YOUR OBJECTIVE.
Set down the data that follows, exactly and completely.

Stored dataset items.
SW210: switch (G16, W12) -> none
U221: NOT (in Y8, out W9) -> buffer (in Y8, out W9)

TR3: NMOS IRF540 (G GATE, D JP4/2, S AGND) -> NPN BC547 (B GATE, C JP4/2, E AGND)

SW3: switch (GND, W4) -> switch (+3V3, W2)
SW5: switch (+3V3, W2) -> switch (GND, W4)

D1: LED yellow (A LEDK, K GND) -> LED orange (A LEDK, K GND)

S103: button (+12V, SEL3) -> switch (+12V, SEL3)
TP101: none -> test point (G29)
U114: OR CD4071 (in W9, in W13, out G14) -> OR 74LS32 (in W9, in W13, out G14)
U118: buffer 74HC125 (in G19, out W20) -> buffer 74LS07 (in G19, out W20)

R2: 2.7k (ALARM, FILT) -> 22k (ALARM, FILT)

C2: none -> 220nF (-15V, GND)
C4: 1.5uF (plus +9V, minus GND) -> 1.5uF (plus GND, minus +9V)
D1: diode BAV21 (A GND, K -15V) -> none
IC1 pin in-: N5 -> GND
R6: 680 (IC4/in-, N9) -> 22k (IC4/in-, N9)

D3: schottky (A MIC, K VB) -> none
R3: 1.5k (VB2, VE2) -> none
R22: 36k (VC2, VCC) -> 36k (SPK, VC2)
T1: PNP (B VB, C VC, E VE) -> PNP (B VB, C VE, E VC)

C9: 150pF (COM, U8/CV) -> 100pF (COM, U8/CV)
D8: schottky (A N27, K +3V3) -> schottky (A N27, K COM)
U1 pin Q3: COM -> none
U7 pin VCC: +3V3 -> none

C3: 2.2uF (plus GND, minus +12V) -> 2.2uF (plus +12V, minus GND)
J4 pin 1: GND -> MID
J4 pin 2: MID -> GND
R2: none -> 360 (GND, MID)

RESPONSE TO THIS EXERCISE.
SW210: switch (G16, W12) -> none
U221: NOT (in Y8, out W9) -> buffer (in Y8, out W9)

TR3: NMOS IRF540 (G GATE, D JP4/2, S AGND) -> NPN BC547 (B GATE, C JP4/2, E AGND)

SW3: switch (GND, W4) -> switch (+3V3, W2)
SW5: switch (+3V3, W2) -> switch (GND, W4)

D1: LED yellow (A LEDK, K GND) -> LED orange (A LEDK, K GND)

S103: button (+12V, SEL3) -> switch (+12V, SEL3)
TP101: none -> test point (G29)
U114: OR CD4071 (in W9, in W13, out G14) -> OR 74LS32 (in W9, in W13, out G14)
U118: buffer 74HC125 (in G19, out W20) -> buffer 74LS07 (in G19, out W20)

R2: 2.7k (ALARM, FILT) -> 22k (ALARM, FILT)

C2: none -> 220nF (-15V, GND)
C4: 1.5uF (plus +9V, minus GND) -> 1.5uF (plus GND, minus +9V)
D1: diode BAV21 (A GND, K -15V) -> none
IC1 pin in-: N5 -> GND
R6: 680 (IC4/in-, N9) -> 22k (IC4/in-, N9)

D3: schottky (A MIC, K VB) -> none
R3: 1.5k (VB2, VE2) -> none
R22: 36k (VC2, VCC) -> 36k (SPK, VC2)
T1: PNP (B VB, C VC, E VE) -> PNP (B VB, C VE, E VC)

C9: 150pF (COM, U8/CV) -> 100pF (COM, U8/CV)
D8: schottky (A N27, K +3V3) -> schottky (A N27, K COM)
U1 pin Q3: COM -> none
U7 pin VCC: +3V3 -> none

C3: 2.2uF (plus GND, minus +12V) -> 2.2uF (plus +12V, minus GND)
J4 pin 1: GND -> MID
J4 pin 2: MID -> GND
R2: none -> 360 (GND, MID)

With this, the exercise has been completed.